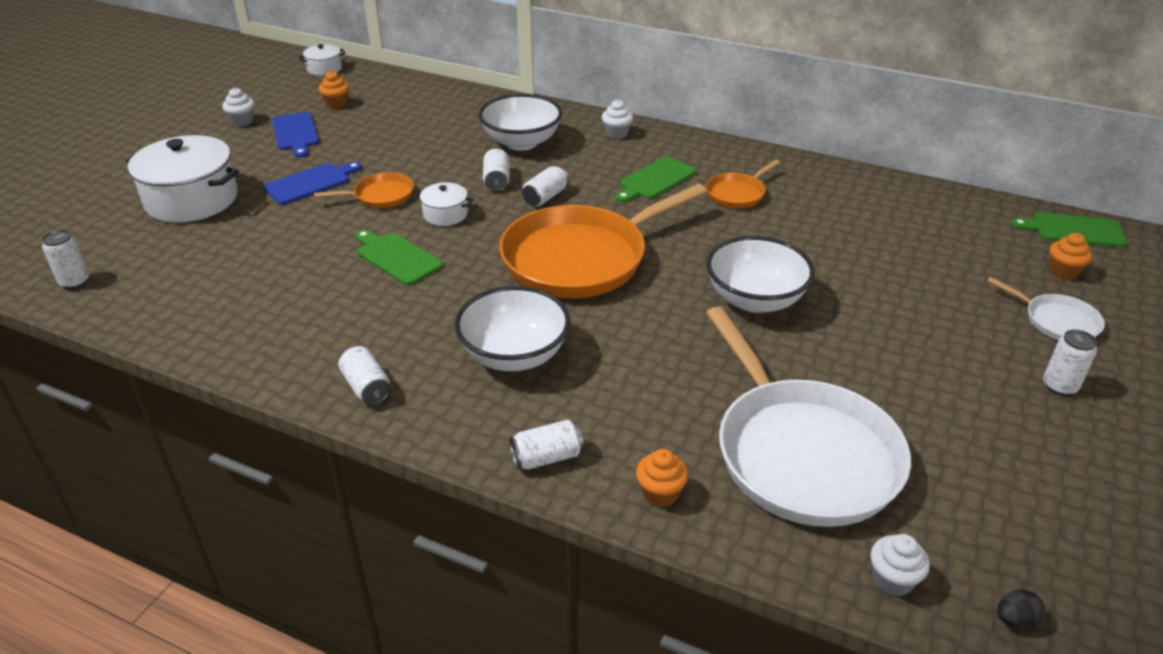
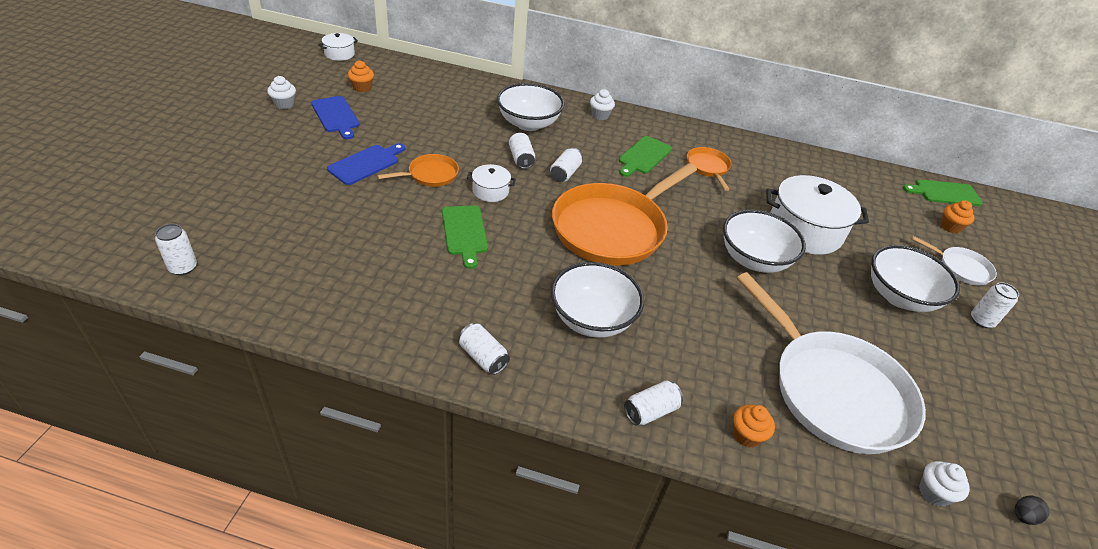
camera: 15 degrees left, 5 degrees up
(192, 200) = (265, 182): white pot -> white pot (804, 230)
(396, 257) = (464, 232): green cutting board -> green cutting board turned 135 degrees counterclockwise
(737, 193) = (708, 167): orange pan -> orange pan turned 135 degrees clockwise
(946, 351) = (899, 297): none -> white bowl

_What is being asked:_
Give again the lines from the line holding "(737, 193) = (708, 167): orange" through the close of the listing, both included, exactly as written and with nothing else.

_Output below:_
(737, 193) = (708, 167): orange pan -> orange pan turned 135 degrees clockwise
(946, 351) = (899, 297): none -> white bowl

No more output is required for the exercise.